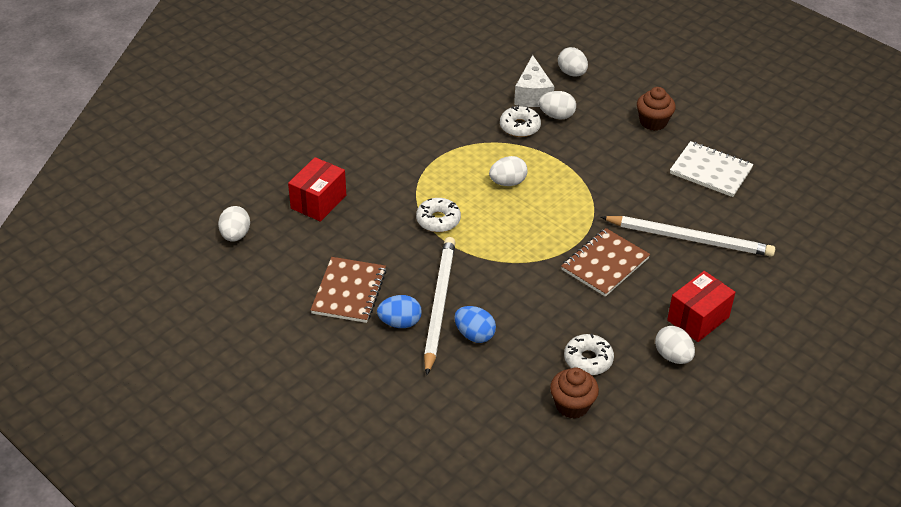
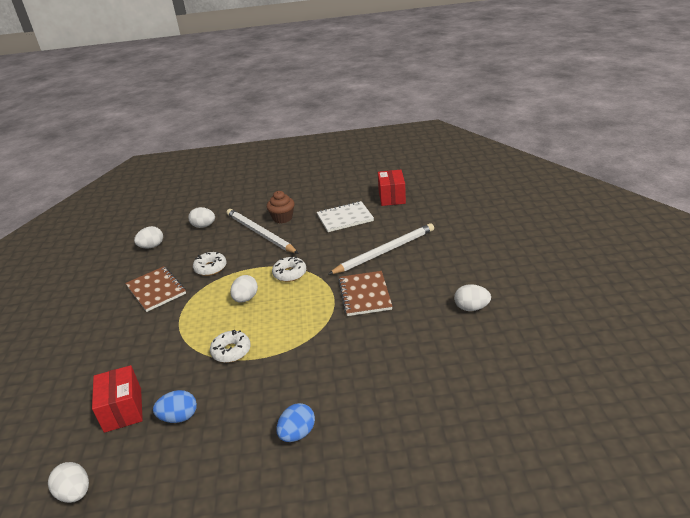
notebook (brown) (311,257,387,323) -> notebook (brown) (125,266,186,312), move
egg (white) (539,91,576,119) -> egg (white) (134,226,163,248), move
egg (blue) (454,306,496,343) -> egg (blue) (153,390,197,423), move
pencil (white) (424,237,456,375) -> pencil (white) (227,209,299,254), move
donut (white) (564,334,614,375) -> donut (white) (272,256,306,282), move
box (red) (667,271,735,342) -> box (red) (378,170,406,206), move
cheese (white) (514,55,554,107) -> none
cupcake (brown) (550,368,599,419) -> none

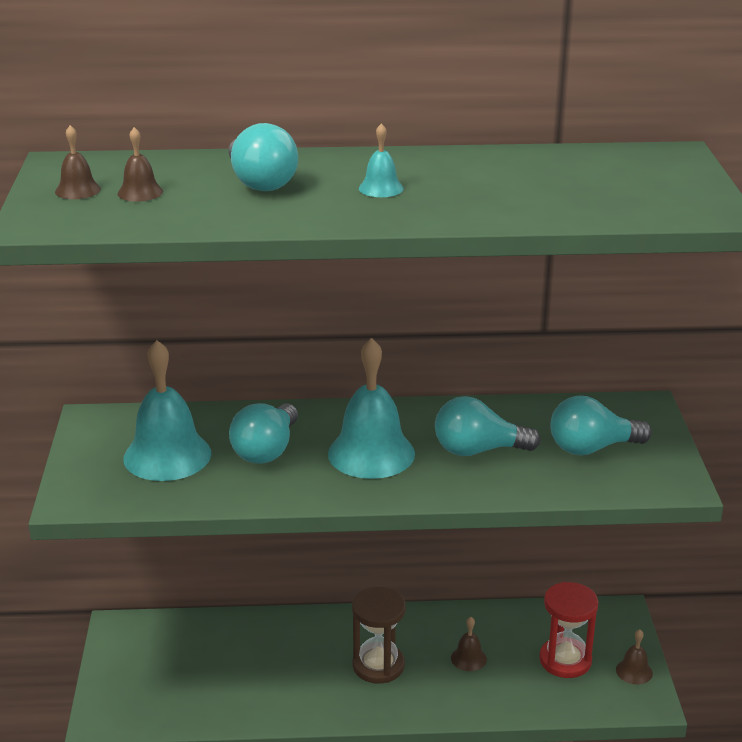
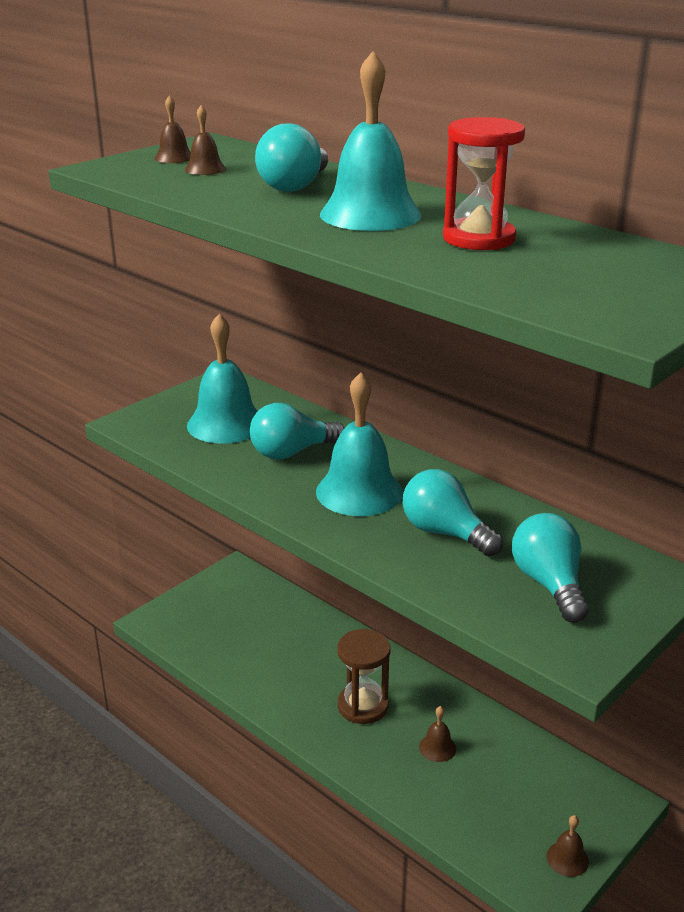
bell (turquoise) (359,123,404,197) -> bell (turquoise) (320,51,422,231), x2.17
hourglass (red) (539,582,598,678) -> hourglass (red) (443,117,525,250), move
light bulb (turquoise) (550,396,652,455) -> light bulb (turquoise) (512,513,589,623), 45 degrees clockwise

---

> _Aim of the task_: Could you restate every record above word for word, leaving the pictures out?

> _Response to this task_:
notebook (brown) (311,257,387,323) -> notebook (brown) (125,266,186,312), move
egg (white) (539,91,576,119) -> egg (white) (134,226,163,248), move
egg (blue) (454,306,496,343) -> egg (blue) (153,390,197,423), move
pencil (white) (424,237,456,375) -> pencil (white) (227,209,299,254), move
donut (white) (564,334,614,375) -> donut (white) (272,256,306,282), move
box (red) (667,271,735,342) -> box (red) (378,170,406,206), move
cheese (white) (514,55,554,107) -> none
cupcake (brown) (550,368,599,419) -> none

bell (turquoise) (359,123,404,197) -> bell (turquoise) (320,51,422,231), x2.17
hourglass (red) (539,582,598,678) -> hourglass (red) (443,117,525,250), move
light bulb (turquoise) (550,396,652,455) -> light bulb (turquoise) (512,513,589,623), 45 degrees clockwise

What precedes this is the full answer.